_TASK GOAL_
Strip out the pictures and output each remaining line of the data word for word.

┏━━

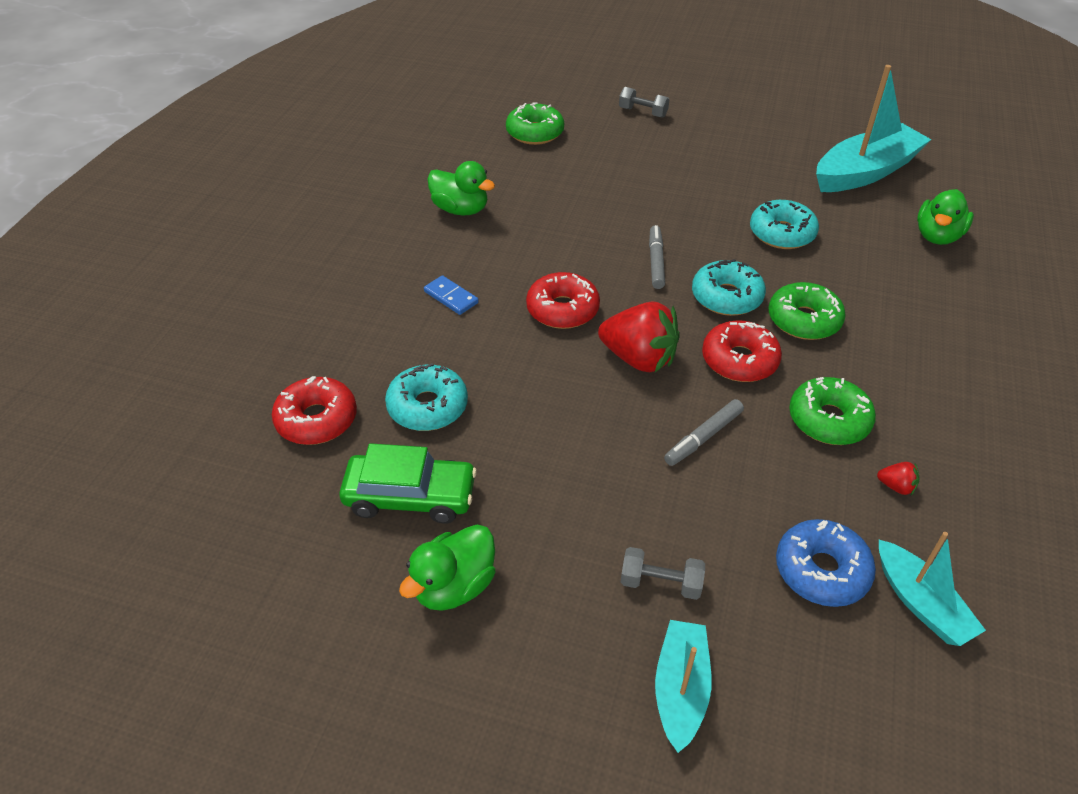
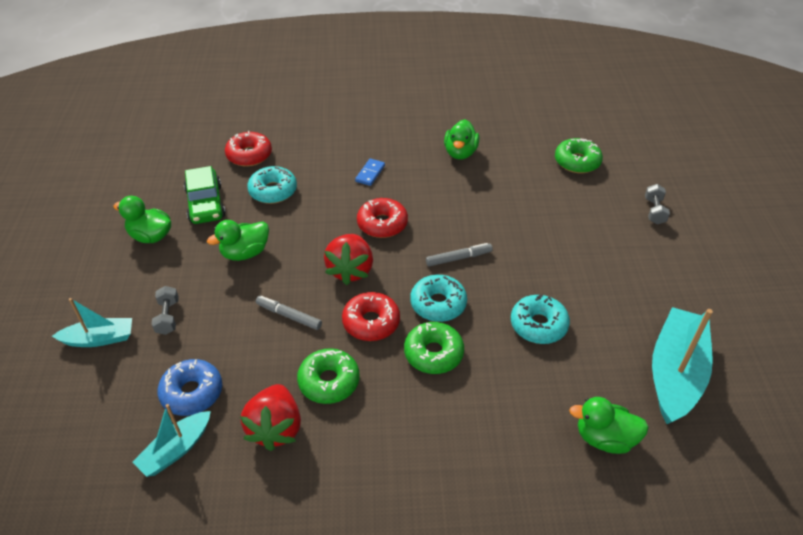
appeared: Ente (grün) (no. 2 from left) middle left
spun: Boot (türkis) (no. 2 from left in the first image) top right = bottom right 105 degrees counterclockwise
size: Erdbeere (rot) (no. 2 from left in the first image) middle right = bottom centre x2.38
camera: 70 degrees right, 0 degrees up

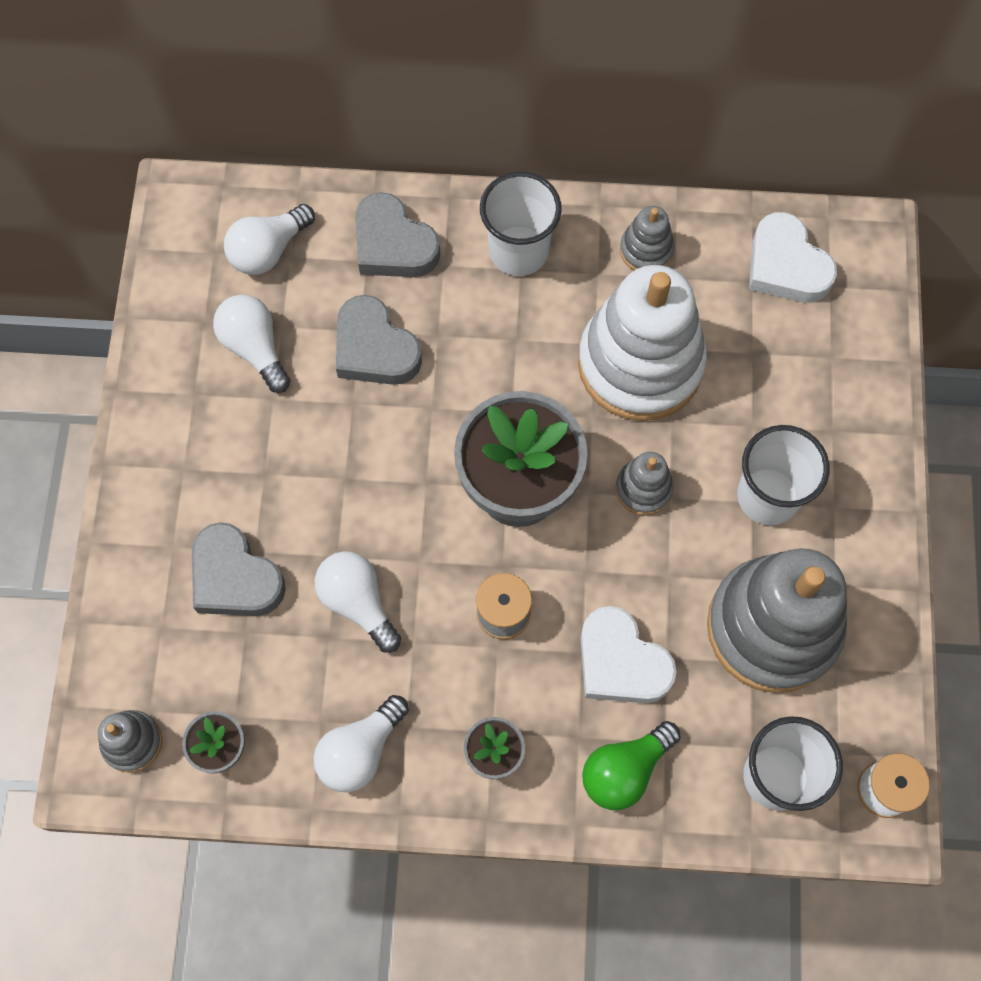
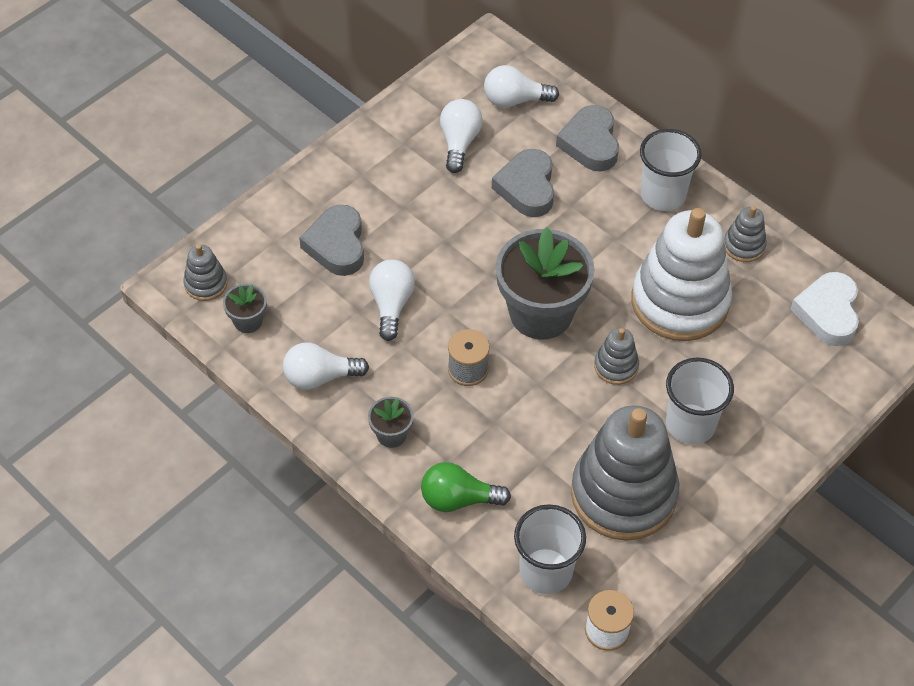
missing: Herz (weiß) (no. 1 from left) bottom centre
camera: 40 degrees right, 15 degrees down

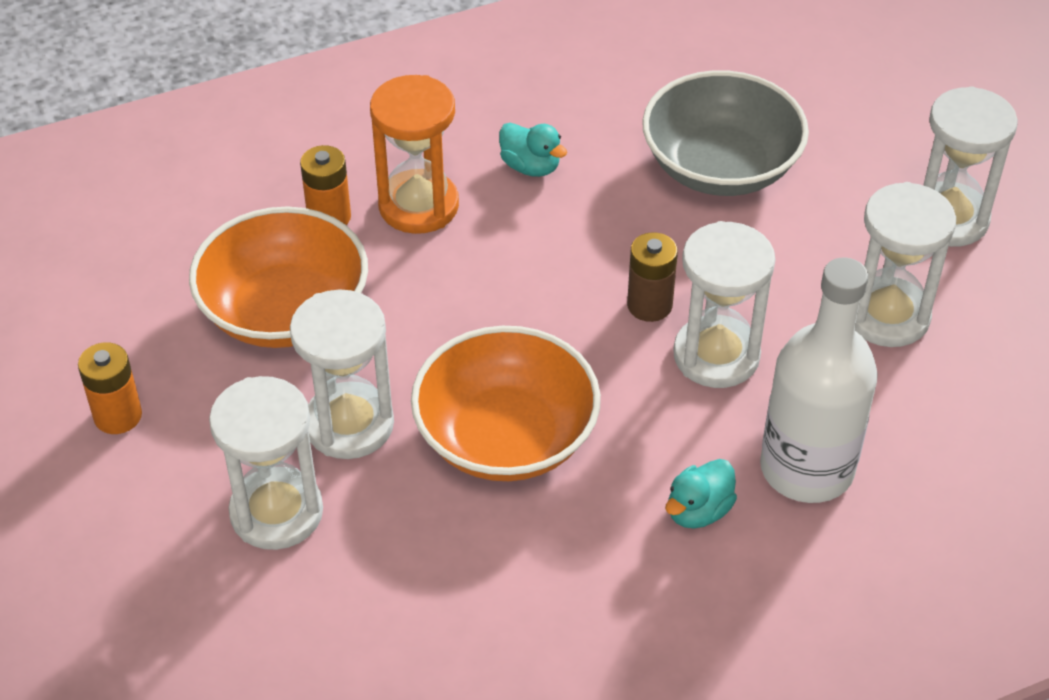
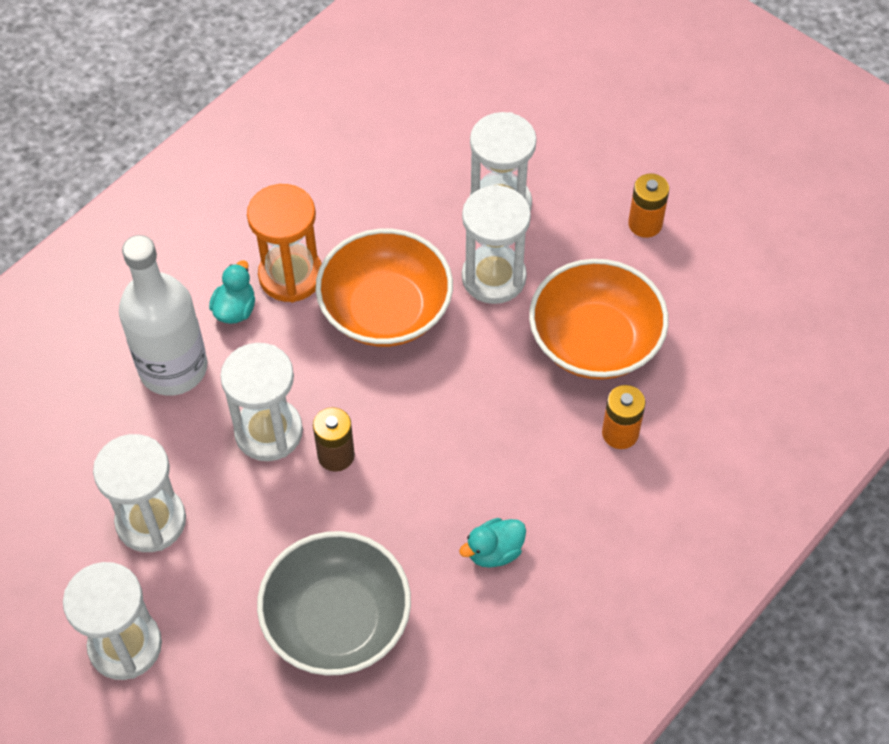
relocated: Sanduhr (orange) top centre to top left
spun: Ente (türkis) (no. 1 from left in the first image) top centre = bottom centre 45 degrees counterclockwise
camera: 155 degrees right, 10 degrees up

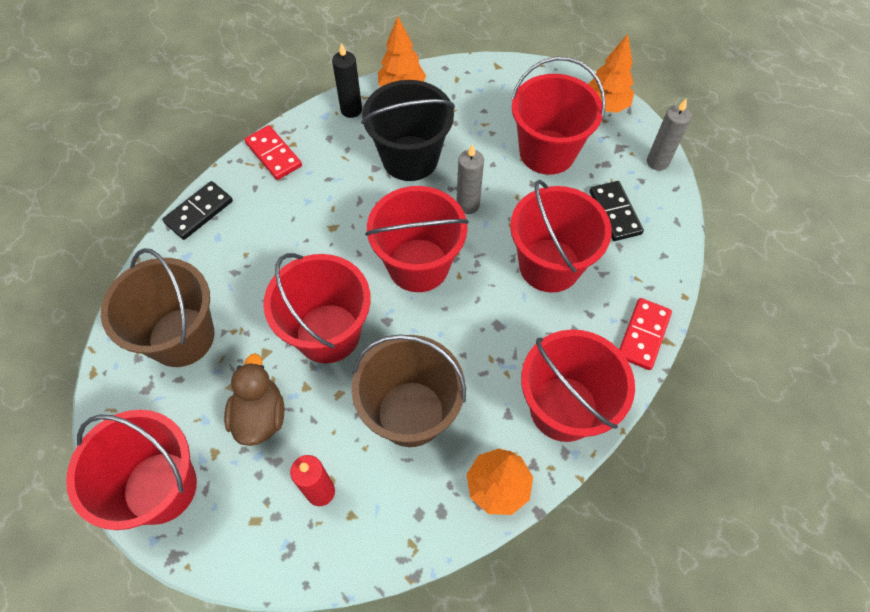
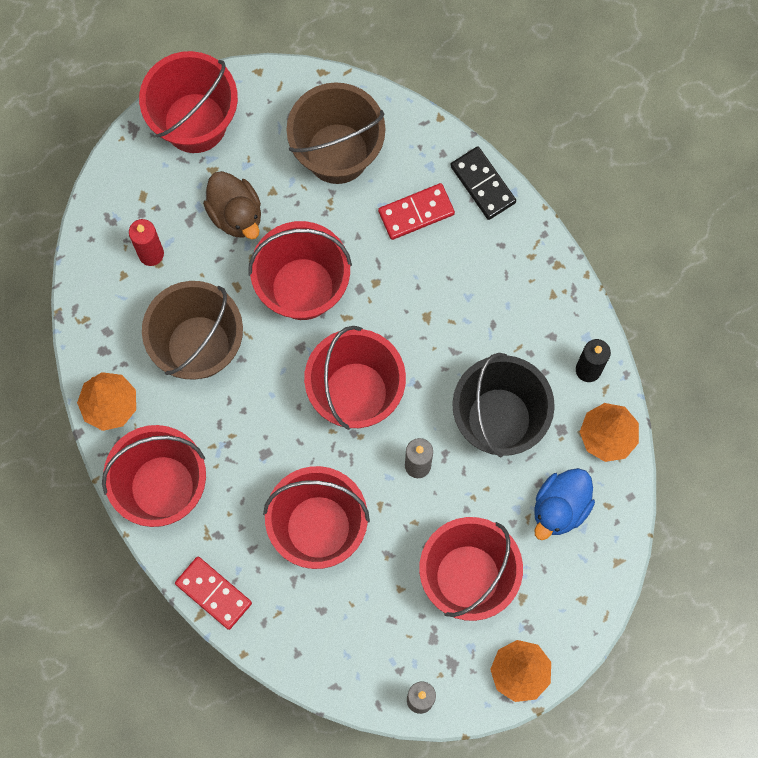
missing: Dominostein (schwarz) (no. 2 from left) middle right
appeared: Ente (blau) middle right
relocated: Dominostein (rot) (no. 1 from left in the first image) top left to Dominostein (rot) (no. 2 from left) top centre
spun: Ente (braun) middle left = top left 45 degrees clockwise
camera: 105 degrees right, 15 degrees up

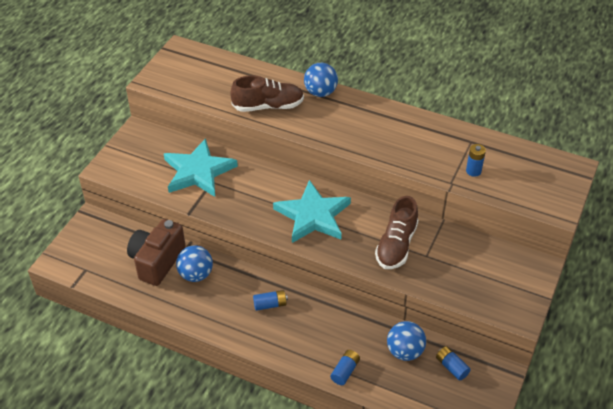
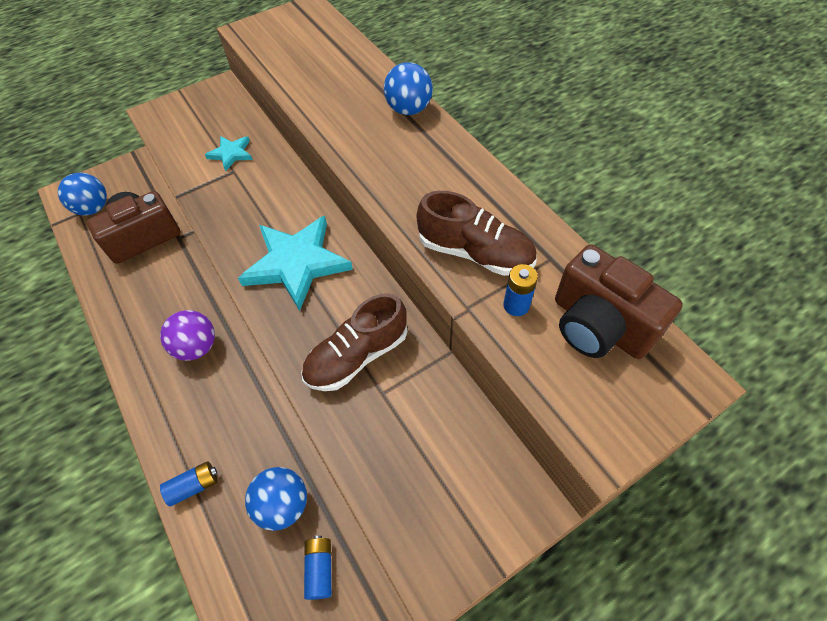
appeared: Kamera (braun) (no. 2 from left) middle right
relocated: Ball (blau) (no. 1 from left) middle left to top left; Schuh (braun) (no. 1 from left in the first image) top centre to Schuh (braun) (no. 2 from left) centre
exchanged: Batterie (blau) (no. 1 from left) bottom centre to Ball (lila) middle left
size: Stern (türkis) (no. 1 from left) middle left = top left x0.50
camera: 35 degrees right, 10 degrees up

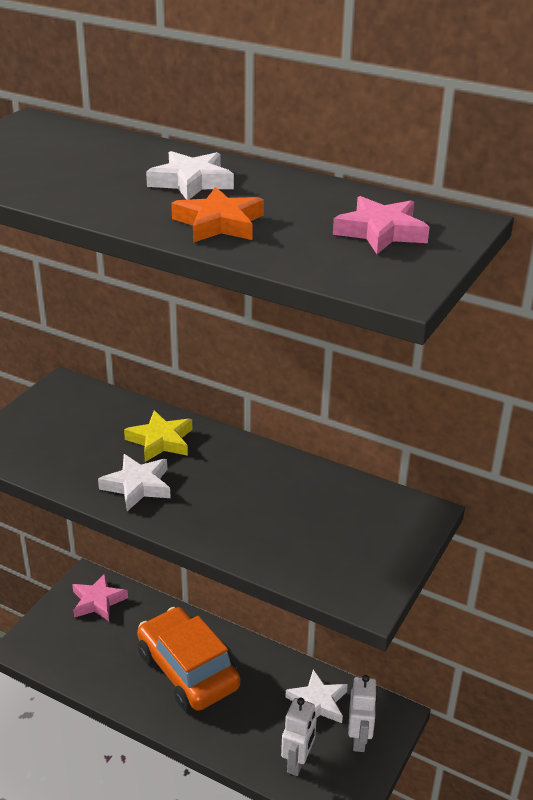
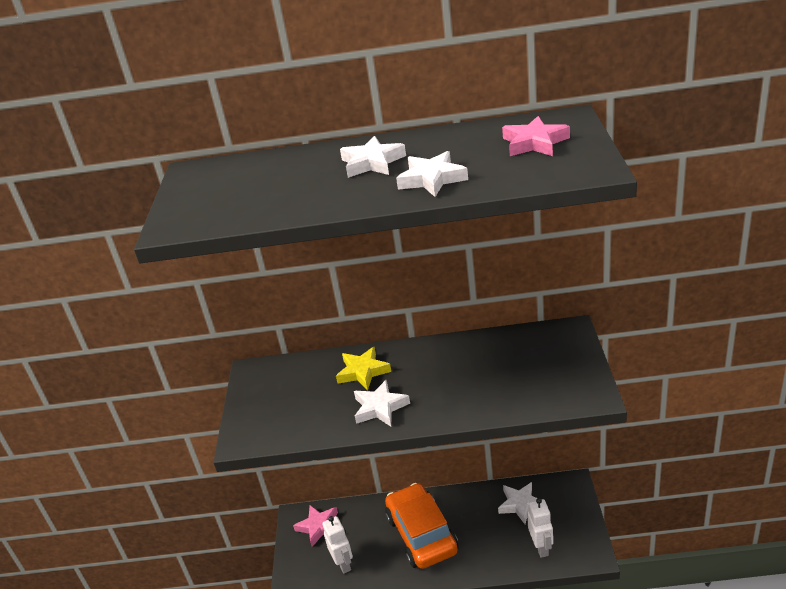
relocated: Roboter (weiß) (no. 2 from left in the first image) bottom right to Roboter (weiß) (no. 1 from left) bottom centre
colour: Stern (orange) top centre to Stern (weiß) (no. 3 from left) top centre
spun: Auto (orange) bottom centre = bottom centre 45 degrees clockwise
camera: 25 degrees left, 0 degrees up

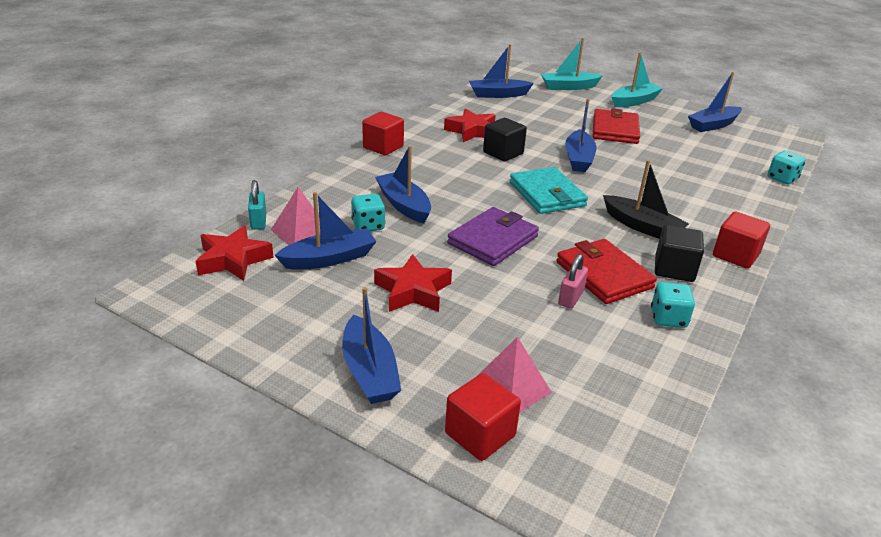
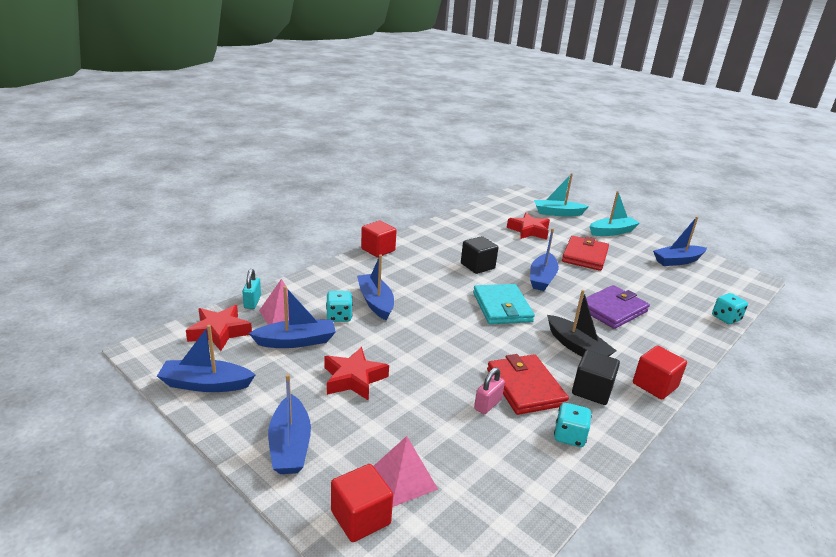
relocated: Stern (rot) (no. 3 from left) top centre to centre; Geldbörse (lila) centre to middle right; Boot (blau) (no. 4 from left in the first image) top centre to Boot (blau) (no. 1 from left) middle left
camera: 10 degrees right, 5 degrees down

┗━━

_ANSWER SPACE_
appeared: Ente (grün) (no. 2 from left) middle left
spun: Boot (türkis) (no. 2 from left in the first image) top right = bottom right 105 degrees counterclockwise
size: Erdbeere (rot) (no. 2 from left in the first image) middle right = bottom centre x2.38
camera: 70 degrees right, 0 degrees up

missing: Herz (weiß) (no. 1 from left) bottom centre
camera: 40 degrees right, 15 degrees down

relocated: Sanduhr (orange) top centre to top left
spun: Ente (türkis) (no. 1 from left in the first image) top centre = bottom centre 45 degrees counterclockwise
camera: 155 degrees right, 10 degrees up

missing: Dominostein (schwarz) (no. 2 from left) middle right
appeared: Ente (blau) middle right
relocated: Dominostein (rot) (no. 1 from left in the first image) top left to Dominostein (rot) (no. 2 from left) top centre
spun: Ente (braun) middle left = top left 45 degrees clockwise
camera: 105 degrees right, 15 degrees up

appeared: Kamera (braun) (no. 2 from left) middle right
relocated: Ball (blau) (no. 1 from left) middle left to top left; Schuh (braun) (no. 1 from left in the first image) top centre to Schuh (braun) (no. 2 from left) centre
exchanged: Batterie (blau) (no. 1 from left) bottom centre to Ball (lila) middle left
size: Stern (türkis) (no. 1 from left) middle left = top left x0.50
camera: 35 degrees right, 10 degrees up

relocated: Roboter (weiß) (no. 2 from left in the first image) bottom right to Roboter (weiß) (no. 1 from left) bottom centre
colour: Stern (orange) top centre to Stern (weiß) (no. 3 from left) top centre
spun: Auto (orange) bottom centre = bottom centre 45 degrees clockwise
camera: 25 degrees left, 0 degrees up

relocated: Stern (rot) (no. 3 from left) top centre to centre; Geldbörse (lila) centre to middle right; Boot (blau) (no. 4 from left in the first image) top centre to Boot (blau) (no. 1 from left) middle left
camera: 10 degrees right, 5 degrees down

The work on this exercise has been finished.